The input:
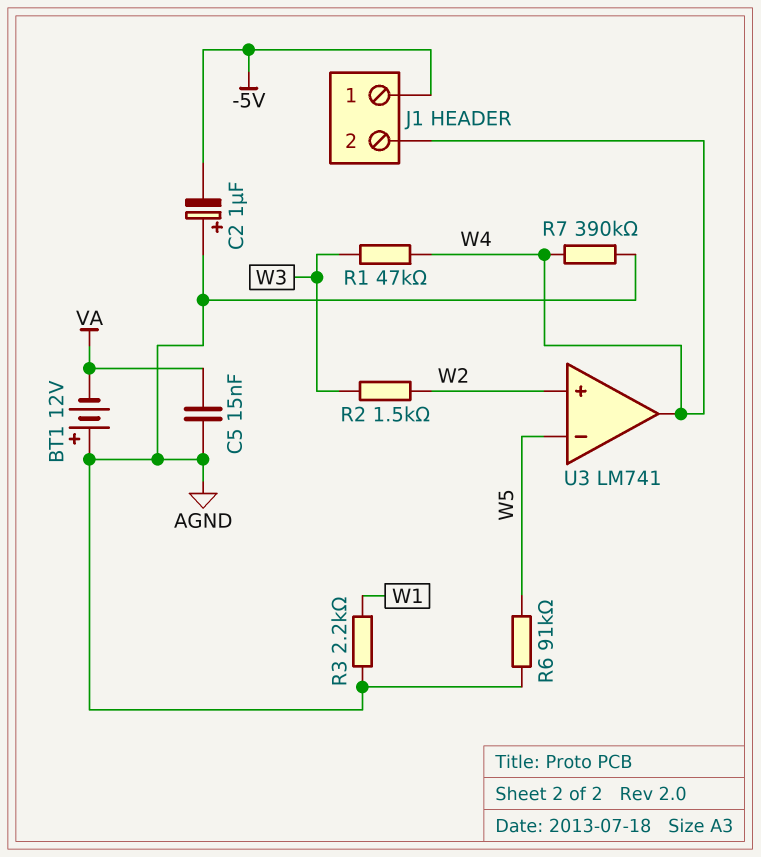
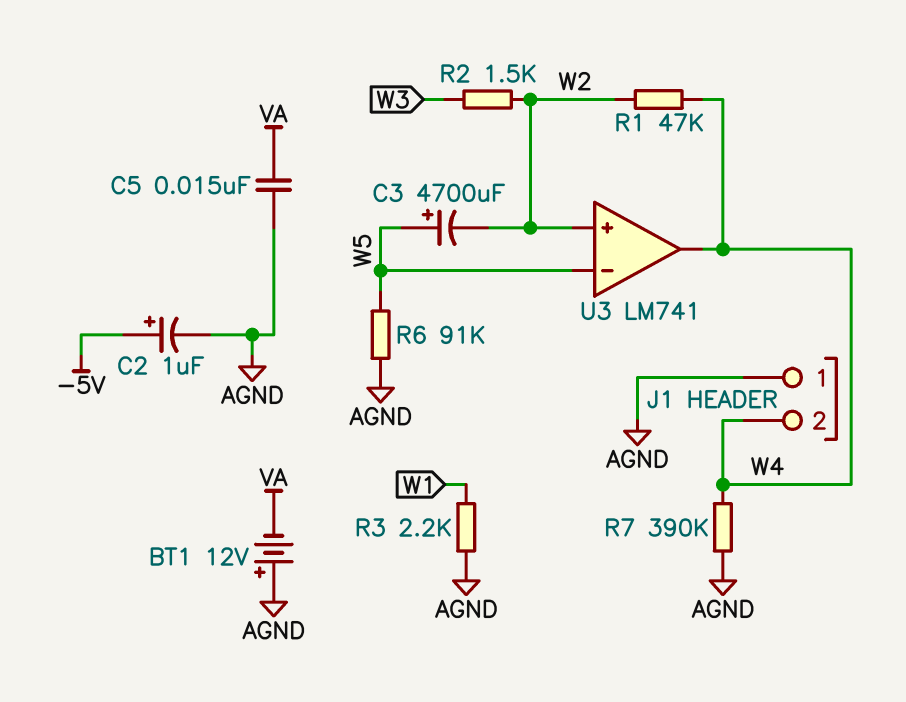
C2: 1uF (plus AGND, minus -5V) -> 1uF (plus -5V, minus AGND)
C3: none -> 4700uF (plus W5, minus W2)
J1 pin 1: -5V -> AGND
R1: 47k (W3, W4) -> 47k (W2, W4)

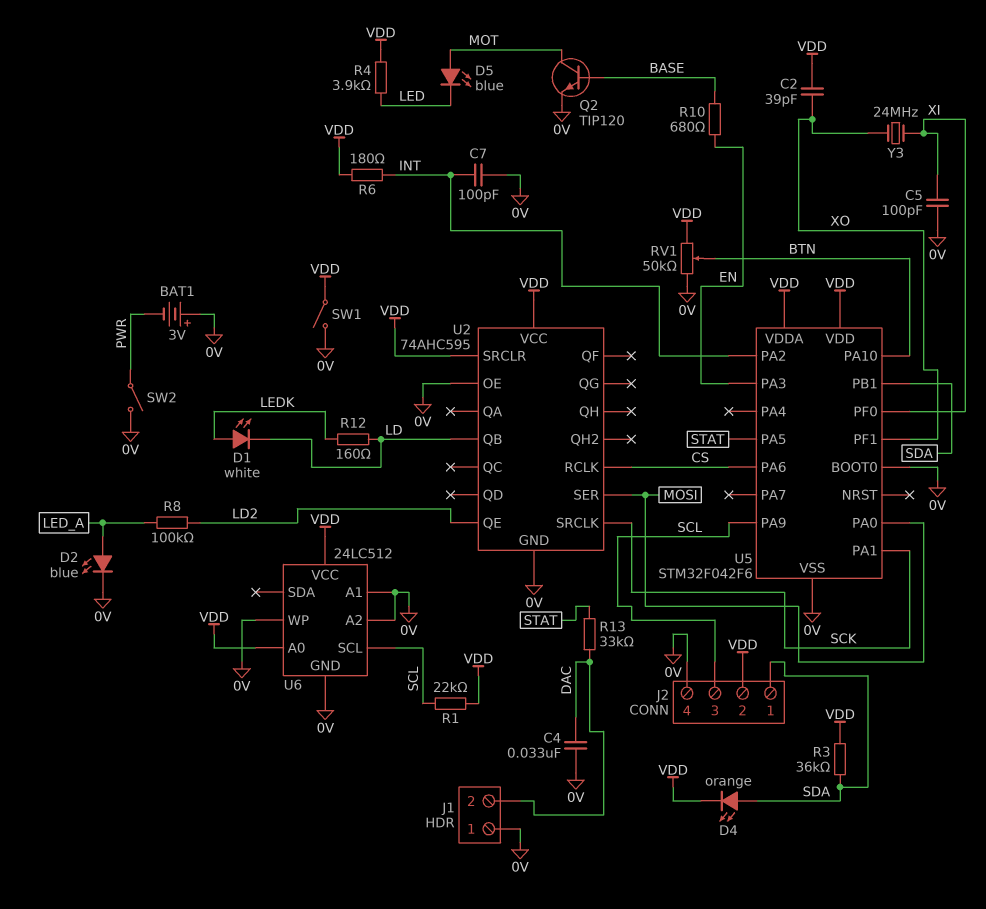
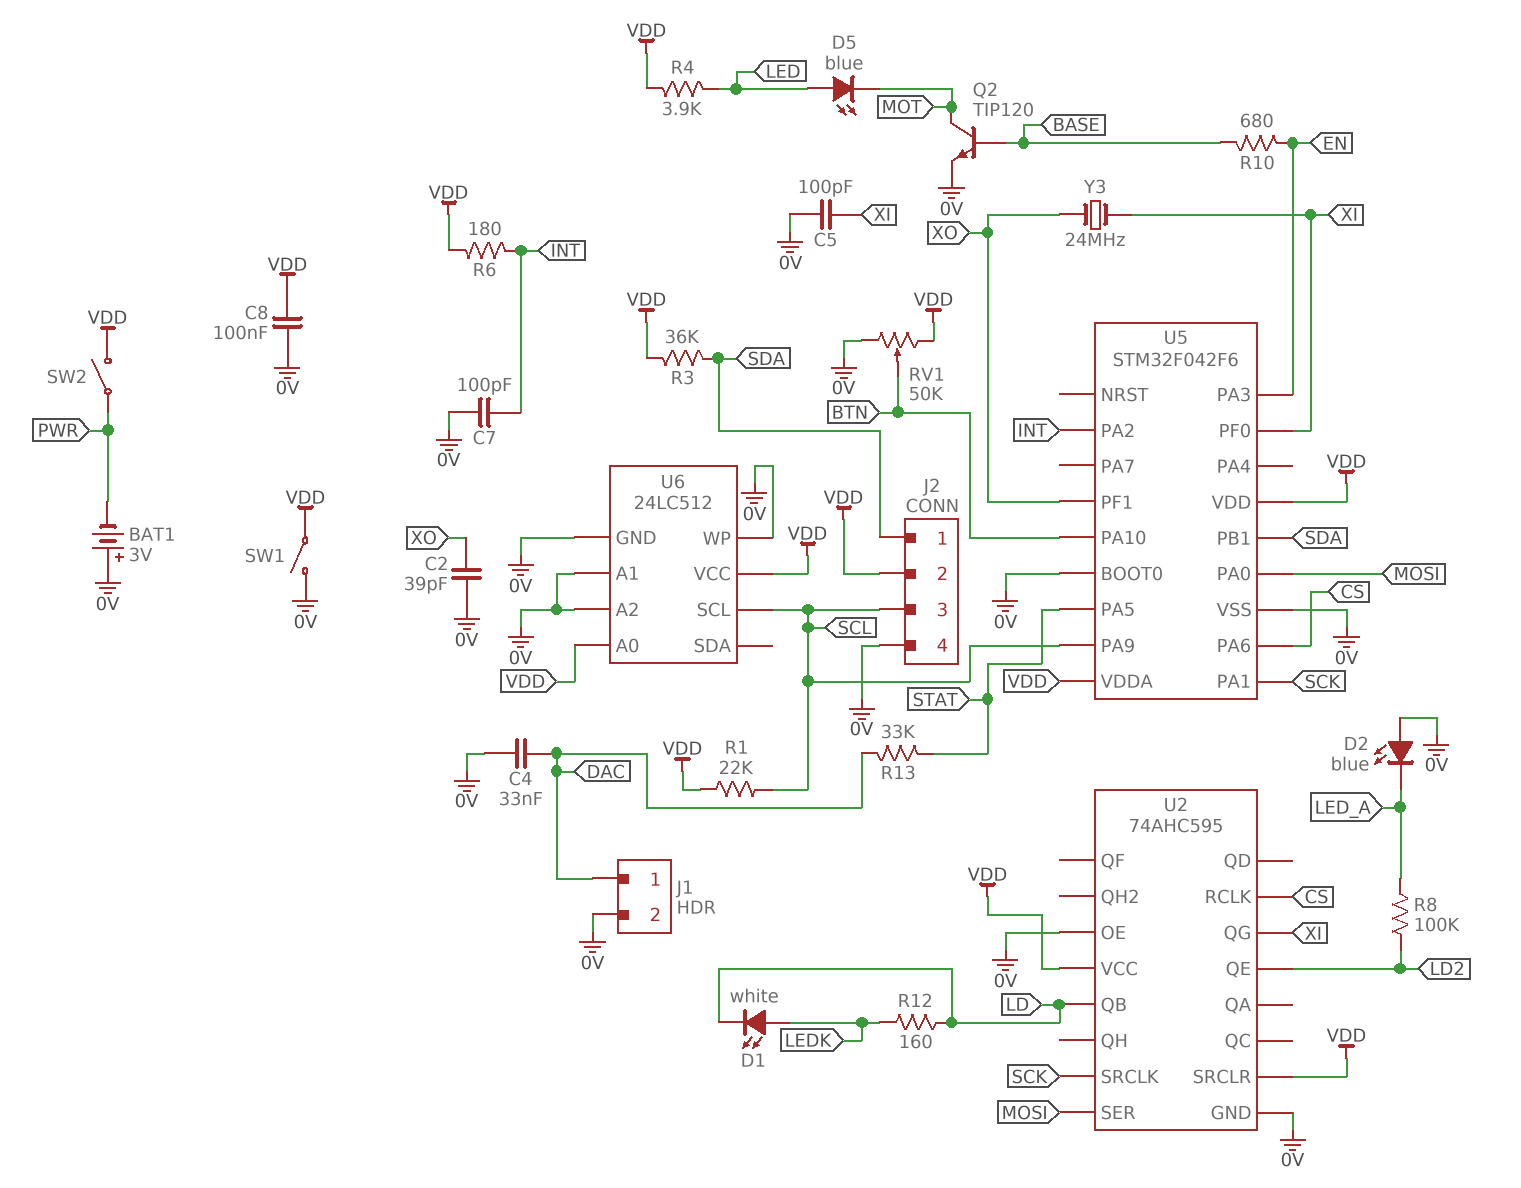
C2: 39pF (VDD, XO) -> 39pF (0V, XO)
C8: none -> 100nF (0V, VDD)
D2: LED blue (A LED_A, K 0V) -> LED blue (A 0V, K LED_A)
D4: LED orange (A SDA, K VDD) -> none
D5: LED blue (A MOT, K LED) -> LED blue (A LED, K MOT)
J1 pin 1: 0V -> DAC
J1 pin 2: DAC -> 0V
SW2: switch (0V, PWR) -> switch (PWR, VDD)
U2 pin QG: none -> XI

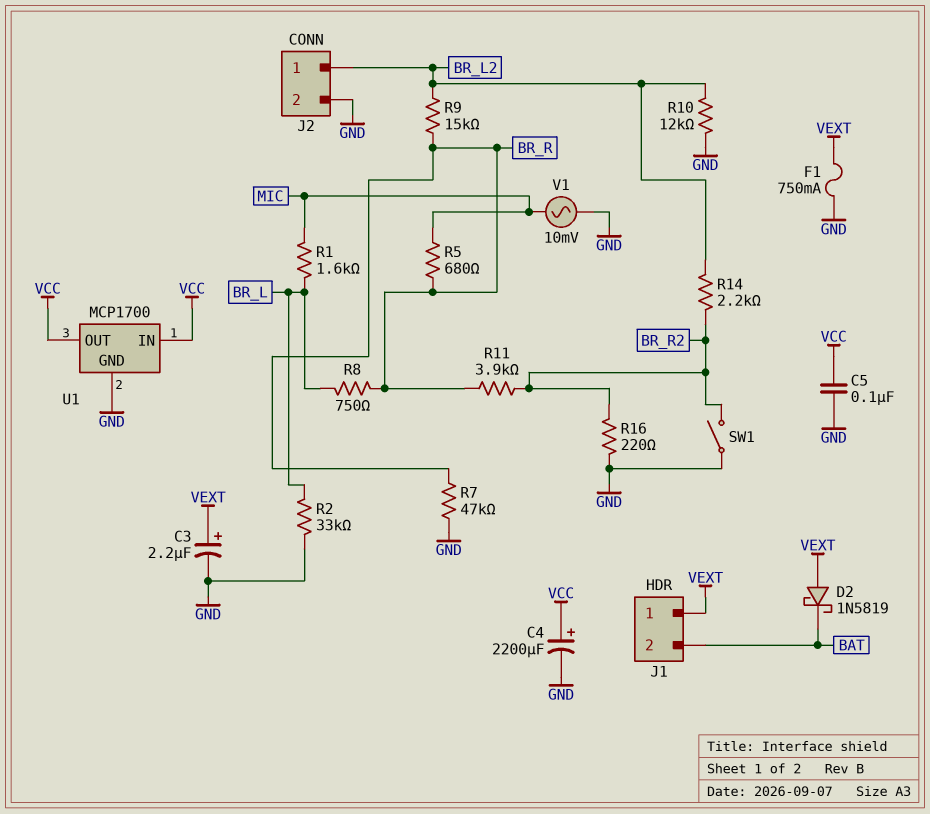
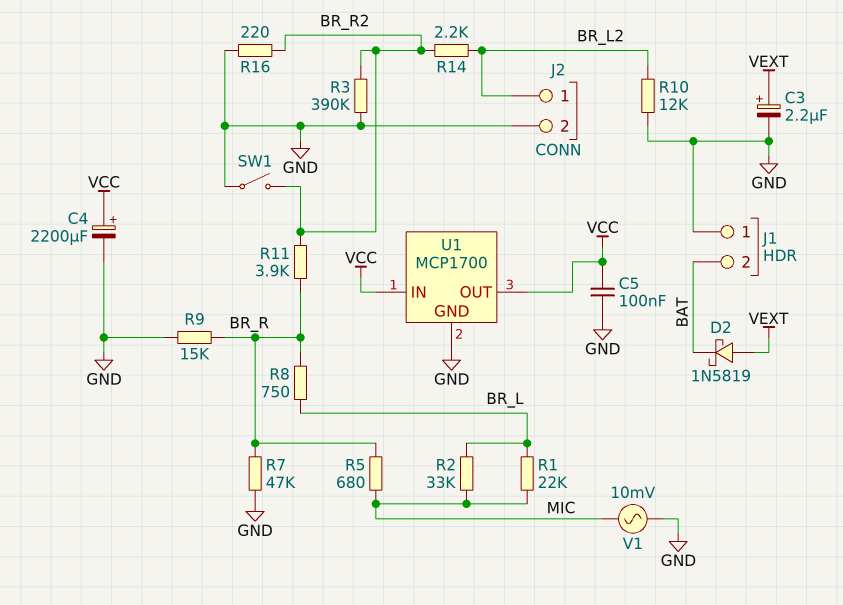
F1: 750mA (GND, VEXT) -> none
J1 pin 1: VEXT -> GND
R1: 1.6k (BR_L, MIC) -> 22k (BR_L, MIC)
R2: 33k (BR_L, GND) -> 33k (BR_L, MIC)
R3: none -> 390k (BR_R2, GND)
R9: 15k (BR_L2, BR_R) -> 15k (BR_R, GND)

Goal of the exercise:
Everything in the records above should come back word for word, except the pictures.

Task output:
C2: 1uF (plus AGND, minus -5V) -> 1uF (plus -5V, minus AGND)
C3: none -> 4700uF (plus W5, minus W2)
J1 pin 1: -5V -> AGND
R1: 47k (W3, W4) -> 47k (W2, W4)

C2: 39pF (VDD, XO) -> 39pF (0V, XO)
C8: none -> 100nF (0V, VDD)
D2: LED blue (A LED_A, K 0V) -> LED blue (A 0V, K LED_A)
D4: LED orange (A SDA, K VDD) -> none
D5: LED blue (A MOT, K LED) -> LED blue (A LED, K MOT)
J1 pin 1: 0V -> DAC
J1 pin 2: DAC -> 0V
SW2: switch (0V, PWR) -> switch (PWR, VDD)
U2 pin QG: none -> XI

F1: 750mA (GND, VEXT) -> none
J1 pin 1: VEXT -> GND
R1: 1.6k (BR_L, MIC) -> 22k (BR_L, MIC)
R2: 33k (BR_L, GND) -> 33k (BR_L, MIC)
R3: none -> 390k (BR_R2, GND)
R9: 15k (BR_L2, BR_R) -> 15k (BR_R, GND)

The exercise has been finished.